[Your instructions]
Please write out exactly the lines from the opening of the listing through the line that holds "green glasses: [180,216,251,263]", including both, and nothing else; no pictures.
______________________________
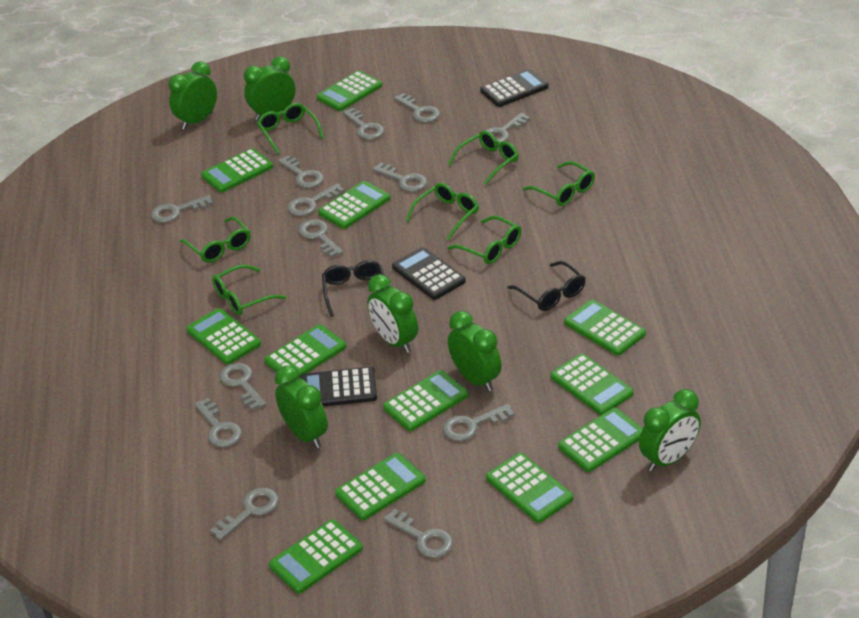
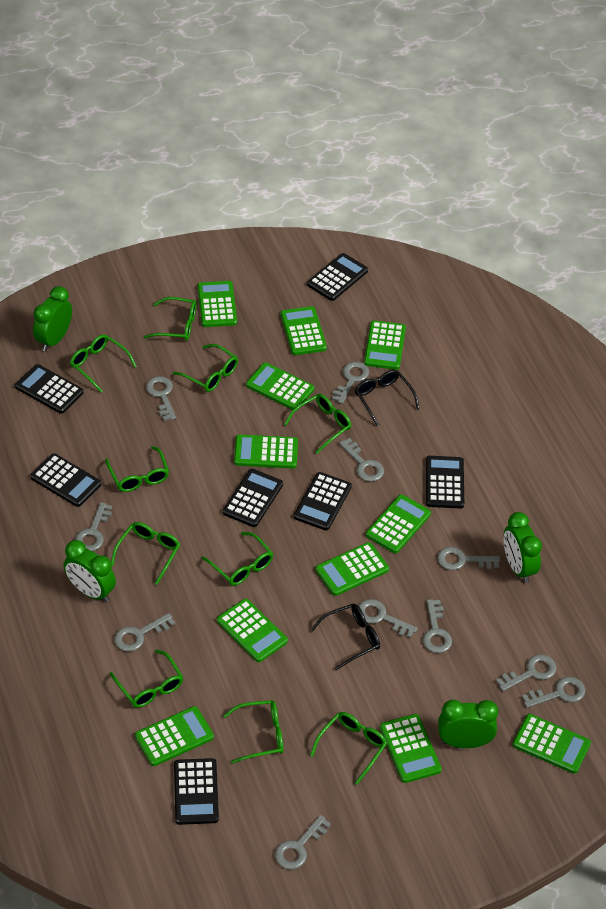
black calculator: [300,367,377,407] [392,247,466,300] [480,69,548,107] = 3 -> [15,364,83,414] [30,453,101,507] [174,758,219,825] [223,469,283,527] [294,472,352,530] [307,253,368,301] [426,456,464,509] = 7
green calculator: [186,308,261,365] [201,148,273,193] [264,324,346,378] [269,519,363,594] [316,71,382,111] [318,181,390,229] [335,453,426,520] [383,370,468,431] [486,453,573,523] [551,354,634,415] [558,408,643,472] [564,300,646,356] = 12 -> [135,706,214,766] [198,281,237,327] [217,599,288,662] [234,434,298,468] [246,362,314,410] [281,306,327,355] [315,542,389,596] [364,320,406,370] [366,494,431,553] [380,714,442,783] [513,714,591,774] = 11
green clock: [169,61,217,130] [244,56,295,121] [275,365,328,448] [367,274,418,353] [448,311,502,392] [639,389,701,471] = 6 -> [33,286,72,351] [64,540,116,602] [438,700,498,748] [504,512,542,583] = 4
green glasses: [180,216,251,263] [212,265,286,315] [257,103,324,154] [406,183,479,240] [447,216,521,264] [448,131,518,185] [523,161,595,206] = 7 -> [70,334,137,392] [105,446,169,492] [110,650,183,708] [111,522,180,585] [144,297,196,341] [173,344,238,392] [202,532,273,586] [223,700,283,764] [284,394,351,454] [310,712,387,785] = 10
grey key: [151,195,213,223] [194,398,242,447] [210,487,279,541] [220,363,266,410] [278,155,324,188] [288,183,345,216] [299,219,343,258] [342,108,384,140] [372,163,427,192] [383,509,453,558] [394,93,440,122] [443,404,514,441] [485,113,530,142] = 13 -> [75,502,112,551] [114,613,175,652] [146,376,176,421] [275,815,331,869] [332,362,369,404] [339,438,384,482] [359,599,418,638] [423,599,452,653] [437,547,500,570] [496,654,557,691] [522,677,585,708] = 11

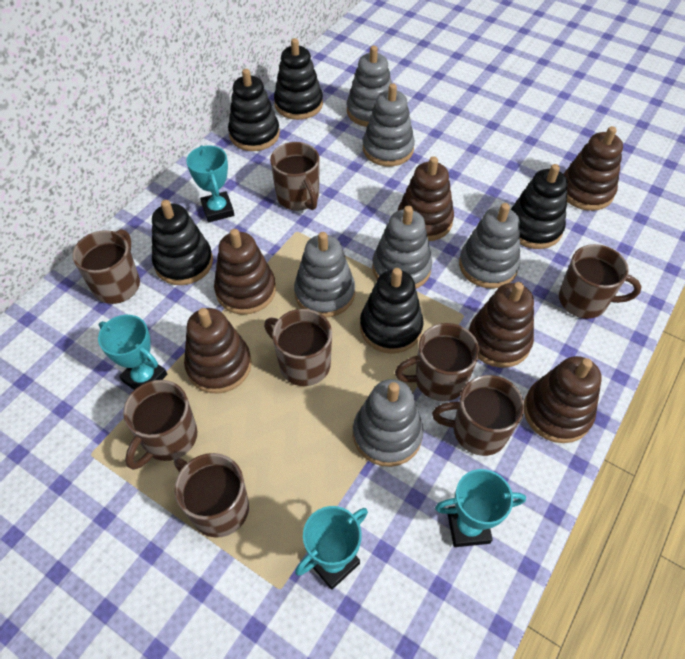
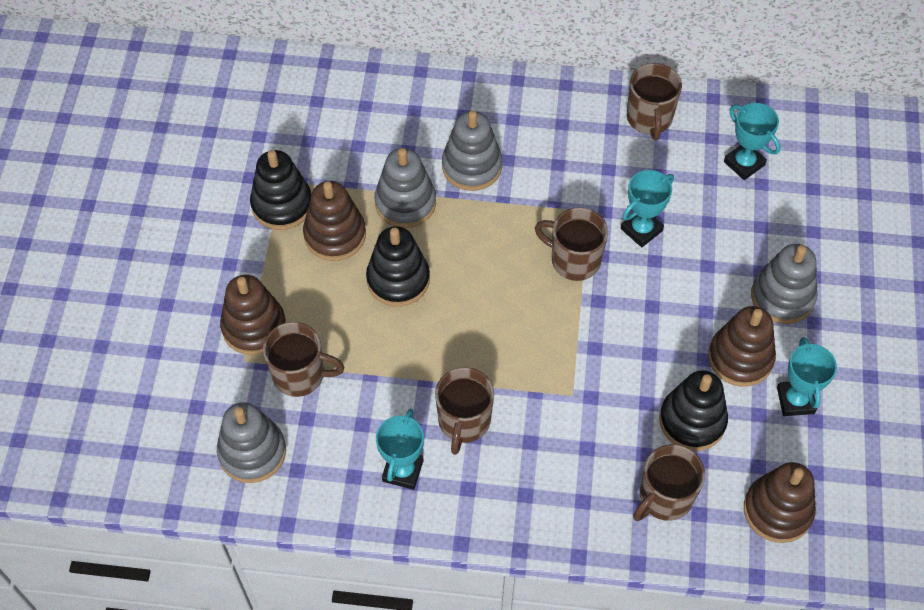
black stacking toy: [152,200,213,285] [228,69,280,151] [274,38,323,120] [360,268,424,353] [511,164,568,249] = 5 -> [250,150,312,230] [366,226,430,307] [659,370,728,451] = 3
brown mug: [72,229,140,304] [123,380,197,470] [174,453,249,538] [264,309,332,386] [270,142,320,211] [395,323,479,401] [432,375,525,456] [559,244,641,319] = 8 -> [263,322,344,397] [435,367,494,455] [535,207,608,281] [627,63,682,140] [633,444,705,521] = 5
brown stacking toy: [184,308,252,394] [214,229,276,315] [398,156,454,241] [468,282,534,368] [524,356,602,443] [563,126,623,211] = 6 -> [220,275,286,355] [303,181,366,261] [708,306,776,387] [744,462,816,543] = 4
grey stacking toy: [294,232,355,317] [347,46,392,127] [353,379,424,467] [363,83,415,166] [372,206,432,289] [459,203,520,289] = 6 -> [217,402,286,483] [374,148,436,228] [442,110,502,191] [751,244,818,324] = 4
______________________________
[Result]
black calculator: [300,367,377,407] [392,247,466,300] [480,69,548,107] = 3 -> [15,364,83,414] [30,453,101,507] [174,758,219,825] [223,469,283,527] [294,472,352,530] [307,253,368,301] [426,456,464,509] = 7
green calculator: [186,308,261,365] [201,148,273,193] [264,324,346,378] [269,519,363,594] [316,71,382,111] [318,181,390,229] [335,453,426,520] [383,370,468,431] [486,453,573,523] [551,354,634,415] [558,408,643,472] [564,300,646,356] = 12 -> [135,706,214,766] [198,281,237,327] [217,599,288,662] [234,434,298,468] [246,362,314,410] [281,306,327,355] [315,542,389,596] [364,320,406,370] [366,494,431,553] [380,714,442,783] [513,714,591,774] = 11
green clock: [169,61,217,130] [244,56,295,121] [275,365,328,448] [367,274,418,353] [448,311,502,392] [639,389,701,471] = 6 -> [33,286,72,351] [64,540,116,602] [438,700,498,748] [504,512,542,583] = 4
green glasses: [180,216,251,263] [212,265,286,315] [257,103,324,154] [406,183,479,240] [447,216,521,264] [448,131,518,185] [523,161,595,206] = 7 -> [70,334,137,392] [105,446,169,492] [110,650,183,708] [111,522,180,585] [144,297,196,341] [173,344,238,392] [202,532,273,586] [223,700,283,764] [284,394,351,454] [310,712,387,785] = 10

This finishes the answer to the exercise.